▶ [GIVEN INFORMATION]:
########################################

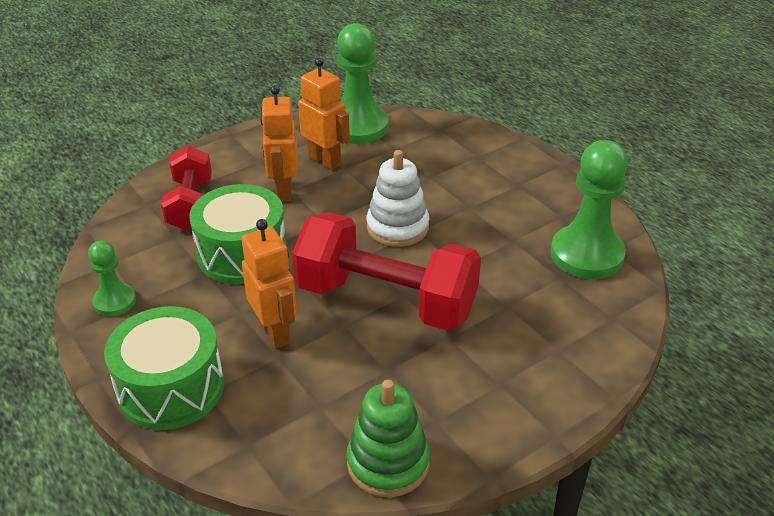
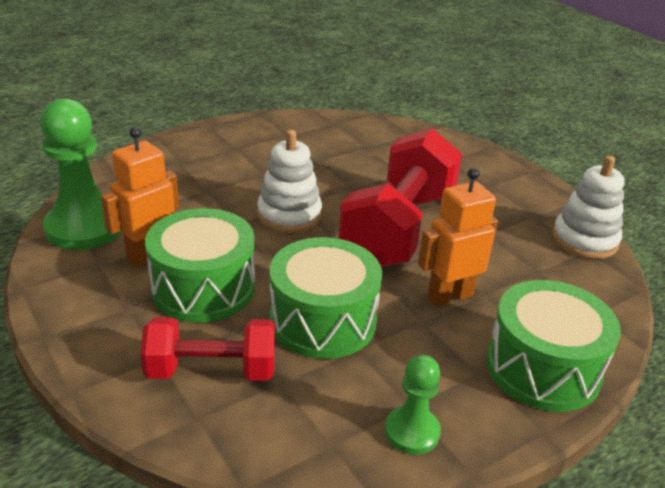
camera: 90 degrees left, 5 degrees down
(284, 191) = (203, 288): orange robot -> green drum
(388, 463) = (584, 240): green stacking toy -> white stacking toy
(586, 255) = (339, 133): green pawn -> none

########################################

▶ [WORK ORDER]: Beginning with the line that holds "(388, 463) = (584, 240): green" and ending with the last line of the listing, output every line exactly. Leave out everything else.

▶ [ANSWER FOR THE TASK]:
(388, 463) = (584, 240): green stacking toy -> white stacking toy
(586, 255) = (339, 133): green pawn -> none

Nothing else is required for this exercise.